Segment Open

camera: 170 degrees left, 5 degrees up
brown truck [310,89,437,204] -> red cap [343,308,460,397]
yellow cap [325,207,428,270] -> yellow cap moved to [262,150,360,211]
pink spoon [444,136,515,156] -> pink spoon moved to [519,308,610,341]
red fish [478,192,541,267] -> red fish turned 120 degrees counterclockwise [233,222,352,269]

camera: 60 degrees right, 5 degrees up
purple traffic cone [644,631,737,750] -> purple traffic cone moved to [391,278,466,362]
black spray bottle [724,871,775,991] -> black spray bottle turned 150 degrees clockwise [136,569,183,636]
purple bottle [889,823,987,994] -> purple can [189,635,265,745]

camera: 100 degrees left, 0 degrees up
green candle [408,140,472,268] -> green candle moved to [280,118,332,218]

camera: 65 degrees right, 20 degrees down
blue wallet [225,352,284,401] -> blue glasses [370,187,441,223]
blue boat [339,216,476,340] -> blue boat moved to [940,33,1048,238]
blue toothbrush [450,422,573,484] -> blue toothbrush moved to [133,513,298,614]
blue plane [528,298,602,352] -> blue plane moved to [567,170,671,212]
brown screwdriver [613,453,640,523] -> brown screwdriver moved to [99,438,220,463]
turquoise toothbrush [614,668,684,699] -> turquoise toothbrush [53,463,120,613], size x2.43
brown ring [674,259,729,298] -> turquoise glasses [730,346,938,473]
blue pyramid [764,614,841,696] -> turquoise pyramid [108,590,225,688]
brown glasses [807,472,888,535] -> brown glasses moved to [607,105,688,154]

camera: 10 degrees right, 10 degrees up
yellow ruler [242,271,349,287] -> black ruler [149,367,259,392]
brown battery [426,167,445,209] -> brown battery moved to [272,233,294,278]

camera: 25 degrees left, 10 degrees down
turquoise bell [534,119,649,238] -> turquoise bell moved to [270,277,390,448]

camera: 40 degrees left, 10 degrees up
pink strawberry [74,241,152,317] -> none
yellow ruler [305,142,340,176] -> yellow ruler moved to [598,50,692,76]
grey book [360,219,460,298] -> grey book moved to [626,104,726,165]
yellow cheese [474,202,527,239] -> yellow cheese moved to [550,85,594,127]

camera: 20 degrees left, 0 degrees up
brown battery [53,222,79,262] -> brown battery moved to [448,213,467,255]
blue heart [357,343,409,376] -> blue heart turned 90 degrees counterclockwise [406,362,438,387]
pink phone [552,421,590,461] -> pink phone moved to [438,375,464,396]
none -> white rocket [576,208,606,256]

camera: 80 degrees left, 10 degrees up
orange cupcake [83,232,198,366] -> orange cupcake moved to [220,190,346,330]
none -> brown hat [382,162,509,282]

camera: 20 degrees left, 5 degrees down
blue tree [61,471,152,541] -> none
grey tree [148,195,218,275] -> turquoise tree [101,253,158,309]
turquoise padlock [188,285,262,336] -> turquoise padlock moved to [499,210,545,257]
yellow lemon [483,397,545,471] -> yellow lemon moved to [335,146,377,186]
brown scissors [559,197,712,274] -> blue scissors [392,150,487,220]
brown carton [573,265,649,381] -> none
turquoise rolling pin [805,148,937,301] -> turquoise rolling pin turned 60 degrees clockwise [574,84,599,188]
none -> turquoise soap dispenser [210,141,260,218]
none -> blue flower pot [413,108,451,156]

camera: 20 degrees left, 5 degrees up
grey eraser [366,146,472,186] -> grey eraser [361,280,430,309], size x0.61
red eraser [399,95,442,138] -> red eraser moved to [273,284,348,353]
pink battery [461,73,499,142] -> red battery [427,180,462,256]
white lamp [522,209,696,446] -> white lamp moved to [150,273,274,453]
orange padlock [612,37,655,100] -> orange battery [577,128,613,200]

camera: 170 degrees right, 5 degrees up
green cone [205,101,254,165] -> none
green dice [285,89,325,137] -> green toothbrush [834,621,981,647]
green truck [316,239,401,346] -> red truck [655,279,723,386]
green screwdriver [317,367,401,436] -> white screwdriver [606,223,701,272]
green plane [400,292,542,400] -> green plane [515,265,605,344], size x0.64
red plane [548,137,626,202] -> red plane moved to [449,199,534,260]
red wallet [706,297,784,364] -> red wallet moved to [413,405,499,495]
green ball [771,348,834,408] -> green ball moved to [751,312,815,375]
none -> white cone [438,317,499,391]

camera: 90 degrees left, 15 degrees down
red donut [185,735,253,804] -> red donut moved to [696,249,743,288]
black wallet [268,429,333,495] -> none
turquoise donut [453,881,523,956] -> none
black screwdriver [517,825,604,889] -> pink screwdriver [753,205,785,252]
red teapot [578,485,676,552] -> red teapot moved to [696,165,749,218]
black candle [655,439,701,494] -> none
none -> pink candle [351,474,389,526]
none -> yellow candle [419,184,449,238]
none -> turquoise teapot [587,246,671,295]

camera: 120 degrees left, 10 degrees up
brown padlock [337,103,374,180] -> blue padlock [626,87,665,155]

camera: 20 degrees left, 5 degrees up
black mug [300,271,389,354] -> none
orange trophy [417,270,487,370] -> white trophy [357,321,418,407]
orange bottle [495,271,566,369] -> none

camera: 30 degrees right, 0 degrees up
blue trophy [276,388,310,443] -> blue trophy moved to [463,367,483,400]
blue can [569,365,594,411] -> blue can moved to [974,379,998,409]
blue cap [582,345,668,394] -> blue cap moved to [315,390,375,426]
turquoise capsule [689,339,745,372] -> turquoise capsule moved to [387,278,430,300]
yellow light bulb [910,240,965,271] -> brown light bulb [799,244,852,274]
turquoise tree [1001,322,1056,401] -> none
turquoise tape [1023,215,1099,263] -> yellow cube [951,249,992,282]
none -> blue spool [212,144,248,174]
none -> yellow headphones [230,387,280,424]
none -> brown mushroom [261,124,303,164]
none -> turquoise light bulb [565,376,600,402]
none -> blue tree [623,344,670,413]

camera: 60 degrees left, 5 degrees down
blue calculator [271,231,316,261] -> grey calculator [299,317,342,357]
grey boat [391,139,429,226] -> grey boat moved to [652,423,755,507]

Segment Closed

* [What you are asked to do] Look back at the entries above. Retype the line with "yellow cap [325,207,428,270]", the line with "camera: 100 degrees left, 0 degrees up", and all lines in between.

* [Exercise answer]
yellow cap [325,207,428,270] -> yellow cap moved to [262,150,360,211]
pink spoon [444,136,515,156] -> pink spoon moved to [519,308,610,341]
red fish [478,192,541,267] -> red fish turned 120 degrees counterclockwise [233,222,352,269]

camera: 60 degrees right, 5 degrees up
purple traffic cone [644,631,737,750] -> purple traffic cone moved to [391,278,466,362]
black spray bottle [724,871,775,991] -> black spray bottle turned 150 degrees clockwise [136,569,183,636]
purple bottle [889,823,987,994] -> purple can [189,635,265,745]

camera: 100 degrees left, 0 degrees up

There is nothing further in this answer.